_Exercise directions_
Copy the listing below verbatim, line for line.

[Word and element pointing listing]
=-=-=-=-=

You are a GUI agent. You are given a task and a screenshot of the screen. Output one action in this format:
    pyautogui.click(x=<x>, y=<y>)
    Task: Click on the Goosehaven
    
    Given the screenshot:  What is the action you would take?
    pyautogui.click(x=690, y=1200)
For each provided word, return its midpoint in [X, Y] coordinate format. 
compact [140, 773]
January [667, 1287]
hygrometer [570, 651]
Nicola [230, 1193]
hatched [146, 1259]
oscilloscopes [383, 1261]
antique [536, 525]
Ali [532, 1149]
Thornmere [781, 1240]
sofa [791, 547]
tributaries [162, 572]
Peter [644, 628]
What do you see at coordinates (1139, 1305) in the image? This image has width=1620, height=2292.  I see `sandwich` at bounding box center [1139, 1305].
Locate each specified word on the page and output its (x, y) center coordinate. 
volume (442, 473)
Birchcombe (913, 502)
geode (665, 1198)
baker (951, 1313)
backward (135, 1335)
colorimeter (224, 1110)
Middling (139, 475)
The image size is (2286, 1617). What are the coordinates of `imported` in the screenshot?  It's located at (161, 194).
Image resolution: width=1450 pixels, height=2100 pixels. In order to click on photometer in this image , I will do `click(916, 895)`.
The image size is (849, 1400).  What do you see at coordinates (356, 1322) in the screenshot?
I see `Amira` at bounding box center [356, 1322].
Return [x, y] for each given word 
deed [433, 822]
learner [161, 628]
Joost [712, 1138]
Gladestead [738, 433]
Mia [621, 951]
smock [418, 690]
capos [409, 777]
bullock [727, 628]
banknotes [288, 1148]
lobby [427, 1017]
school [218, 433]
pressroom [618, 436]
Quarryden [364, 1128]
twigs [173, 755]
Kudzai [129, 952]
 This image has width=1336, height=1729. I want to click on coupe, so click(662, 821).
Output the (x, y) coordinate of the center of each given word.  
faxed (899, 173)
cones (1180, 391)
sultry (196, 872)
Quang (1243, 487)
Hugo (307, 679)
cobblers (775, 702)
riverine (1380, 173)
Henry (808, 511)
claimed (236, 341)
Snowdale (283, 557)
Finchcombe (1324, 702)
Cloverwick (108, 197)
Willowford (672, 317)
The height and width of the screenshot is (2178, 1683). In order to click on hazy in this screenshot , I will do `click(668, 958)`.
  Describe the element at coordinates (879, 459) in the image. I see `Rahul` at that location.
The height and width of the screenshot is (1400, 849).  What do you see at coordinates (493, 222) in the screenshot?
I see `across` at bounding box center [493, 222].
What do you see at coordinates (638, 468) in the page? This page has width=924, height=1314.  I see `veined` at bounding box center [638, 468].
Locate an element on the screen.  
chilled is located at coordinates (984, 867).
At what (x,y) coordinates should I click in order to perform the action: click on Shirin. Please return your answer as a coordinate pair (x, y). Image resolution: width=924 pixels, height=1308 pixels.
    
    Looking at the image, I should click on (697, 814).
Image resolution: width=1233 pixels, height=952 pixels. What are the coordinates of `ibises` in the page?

=-=-=-=-=

_Answer_
You are a GUI agent. You are given a task and a screenshot of the screen. Output one action in this format:
    pyautogui.click(x=<x>, y=<y>)
    Task: Click on the Goosehaven
    
    Given the screenshot:  What is the action you would take?
    pyautogui.click(x=690, y=1200)
For each provided word, return its midpoint in [X, Y] coordinate format. 
compact [140, 773]
January [667, 1287]
hygrometer [570, 651]
Nicola [230, 1193]
hatched [146, 1259]
oscilloscopes [383, 1261]
antique [536, 525]
Ali [532, 1149]
Thornmere [781, 1240]
sofa [791, 547]
tributaries [162, 572]
Peter [644, 628]
What do you see at coordinates (1139, 1305) in the image? This image has width=1620, height=2292.  I see `sandwich` at bounding box center [1139, 1305].
Locate each specified word on the page and output its (x, y) center coordinate. 
volume (442, 473)
Birchcombe (913, 502)
geode (665, 1198)
baker (951, 1313)
backward (135, 1335)
colorimeter (224, 1110)
Middling (139, 475)
The image size is (2286, 1617). What are the coordinates of `imported` in the screenshot?  It's located at (161, 194).
Image resolution: width=1450 pixels, height=2100 pixels. In order to click on photometer in this image , I will do `click(916, 895)`.
The image size is (849, 1400).  What do you see at coordinates (356, 1322) in the screenshot?
I see `Amira` at bounding box center [356, 1322].
Return [x, y] for each given word 
deed [433, 822]
learner [161, 628]
Joost [712, 1138]
Gladestead [738, 433]
Mia [621, 951]
smock [418, 690]
capos [409, 777]
bullock [727, 628]
banknotes [288, 1148]
lobby [427, 1017]
school [218, 433]
pressroom [618, 436]
Quarryden [364, 1128]
twigs [173, 755]
Kudzai [129, 952]
 This image has width=1336, height=1729. I want to click on coupe, so click(662, 821).
Output the (x, y) coordinate of the center of each given word.  
faxed (899, 173)
cones (1180, 391)
sultry (196, 872)
Quang (1243, 487)
Hugo (307, 679)
cobblers (775, 702)
riverine (1380, 173)
Henry (808, 511)
claimed (236, 341)
Snowdale (283, 557)
Finchcombe (1324, 702)
Cloverwick (108, 197)
Willowford (672, 317)
The height and width of the screenshot is (2178, 1683). In order to click on hazy in this screenshot , I will do `click(668, 958)`.
  Describe the element at coordinates (879, 459) in the image. I see `Rahul` at that location.
The height and width of the screenshot is (1400, 849).  What do you see at coordinates (493, 222) in the screenshot?
I see `across` at bounding box center [493, 222].
What do you see at coordinates (638, 468) in the page? This page has width=924, height=1314.  I see `veined` at bounding box center [638, 468].
Locate an element on the screen.  
chilled is located at coordinates (984, 867).
At what (x,y) coordinates should I click in order to perform the action: click on Shirin. Please return your answer as a coordinate pair (x, y). Image resolution: width=924 pixels, height=1308 pixels.
    
    Looking at the image, I should click on (697, 814).
Image resolution: width=1233 pixels, height=952 pixels. What are the coordinates of `ibises` in the page?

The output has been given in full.